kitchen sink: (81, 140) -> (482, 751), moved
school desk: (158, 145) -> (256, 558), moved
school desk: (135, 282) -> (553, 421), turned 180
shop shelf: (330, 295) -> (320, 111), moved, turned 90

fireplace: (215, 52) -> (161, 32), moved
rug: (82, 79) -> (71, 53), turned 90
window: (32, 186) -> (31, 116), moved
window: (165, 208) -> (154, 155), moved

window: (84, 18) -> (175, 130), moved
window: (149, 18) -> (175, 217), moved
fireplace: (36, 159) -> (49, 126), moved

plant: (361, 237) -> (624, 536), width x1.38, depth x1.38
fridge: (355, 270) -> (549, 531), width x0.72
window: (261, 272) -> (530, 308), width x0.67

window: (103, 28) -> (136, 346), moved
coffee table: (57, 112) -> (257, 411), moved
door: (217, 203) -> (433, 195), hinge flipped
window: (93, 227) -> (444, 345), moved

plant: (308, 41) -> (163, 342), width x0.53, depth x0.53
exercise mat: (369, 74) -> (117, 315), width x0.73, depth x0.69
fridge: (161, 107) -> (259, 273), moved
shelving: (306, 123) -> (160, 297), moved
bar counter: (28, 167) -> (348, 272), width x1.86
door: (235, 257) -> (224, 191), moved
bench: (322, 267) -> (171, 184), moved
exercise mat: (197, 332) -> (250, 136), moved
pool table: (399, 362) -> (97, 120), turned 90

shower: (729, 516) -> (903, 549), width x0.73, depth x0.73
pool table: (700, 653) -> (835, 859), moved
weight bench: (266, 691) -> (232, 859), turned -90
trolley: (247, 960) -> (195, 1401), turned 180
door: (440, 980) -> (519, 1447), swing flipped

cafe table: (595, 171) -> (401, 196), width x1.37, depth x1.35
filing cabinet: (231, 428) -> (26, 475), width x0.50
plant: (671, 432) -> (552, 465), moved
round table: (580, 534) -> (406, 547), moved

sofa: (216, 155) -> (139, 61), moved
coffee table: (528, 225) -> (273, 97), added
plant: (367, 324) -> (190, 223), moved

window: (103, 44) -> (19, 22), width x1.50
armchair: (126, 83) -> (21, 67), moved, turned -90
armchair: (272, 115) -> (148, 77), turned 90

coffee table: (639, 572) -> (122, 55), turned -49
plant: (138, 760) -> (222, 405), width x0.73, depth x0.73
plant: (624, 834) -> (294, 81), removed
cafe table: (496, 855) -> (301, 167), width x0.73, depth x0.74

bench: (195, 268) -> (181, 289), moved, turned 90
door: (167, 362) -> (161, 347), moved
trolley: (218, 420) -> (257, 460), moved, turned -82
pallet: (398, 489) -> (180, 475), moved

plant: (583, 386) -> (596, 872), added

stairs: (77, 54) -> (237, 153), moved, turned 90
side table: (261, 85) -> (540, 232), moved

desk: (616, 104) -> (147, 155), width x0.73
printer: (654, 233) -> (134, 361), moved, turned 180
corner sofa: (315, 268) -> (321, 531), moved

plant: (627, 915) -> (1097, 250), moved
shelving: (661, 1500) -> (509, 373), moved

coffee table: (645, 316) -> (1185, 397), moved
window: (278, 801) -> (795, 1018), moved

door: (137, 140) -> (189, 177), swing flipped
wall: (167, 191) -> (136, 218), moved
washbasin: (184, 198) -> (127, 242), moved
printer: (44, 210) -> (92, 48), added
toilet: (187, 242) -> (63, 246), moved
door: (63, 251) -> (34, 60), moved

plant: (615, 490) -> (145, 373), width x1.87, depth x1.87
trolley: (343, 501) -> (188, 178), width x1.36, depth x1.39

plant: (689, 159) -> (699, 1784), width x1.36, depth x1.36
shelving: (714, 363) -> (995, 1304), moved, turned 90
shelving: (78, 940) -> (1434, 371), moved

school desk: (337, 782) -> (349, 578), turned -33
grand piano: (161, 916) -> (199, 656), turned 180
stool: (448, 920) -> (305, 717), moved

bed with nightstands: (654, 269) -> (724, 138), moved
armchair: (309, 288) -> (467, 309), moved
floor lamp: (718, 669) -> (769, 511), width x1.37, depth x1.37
============
Exercise prompt: Only those lines of the entries above that run from the line containing "shelving: (306, 123) -> (160, 297), moved" to the line containing "coffee table: (639, 572)", both included, should be transcribed exactly.

Result:
shelving: (306, 123) -> (160, 297), moved
bar counter: (28, 167) -> (348, 272), width x1.86
door: (235, 257) -> (224, 191), moved
bench: (322, 267) -> (171, 184), moved
exercise mat: (197, 332) -> (250, 136), moved
pool table: (399, 362) -> (97, 120), turned 90

shower: (729, 516) -> (903, 549), width x0.73, depth x0.73
pool table: (700, 653) -> (835, 859), moved
weight bench: (266, 691) -> (232, 859), turned -90
trolley: (247, 960) -> (195, 1401), turned 180
door: (440, 980) -> (519, 1447), swing flipped

cafe table: (595, 171) -> (401, 196), width x1.37, depth x1.35
filing cabinet: (231, 428) -> (26, 475), width x0.50
plant: (671, 432) -> (552, 465), moved
round table: (580, 534) -> (406, 547), moved

sofa: (216, 155) -> (139, 61), moved
coffee table: (528, 225) -> (273, 97), added
plant: (367, 324) -> (190, 223), moved

window: (103, 44) -> (19, 22), width x1.50
armchair: (126, 83) -> (21, 67), moved, turned -90
armchair: (272, 115) -> (148, 77), turned 90

coffee table: (639, 572) -> (122, 55), turned -49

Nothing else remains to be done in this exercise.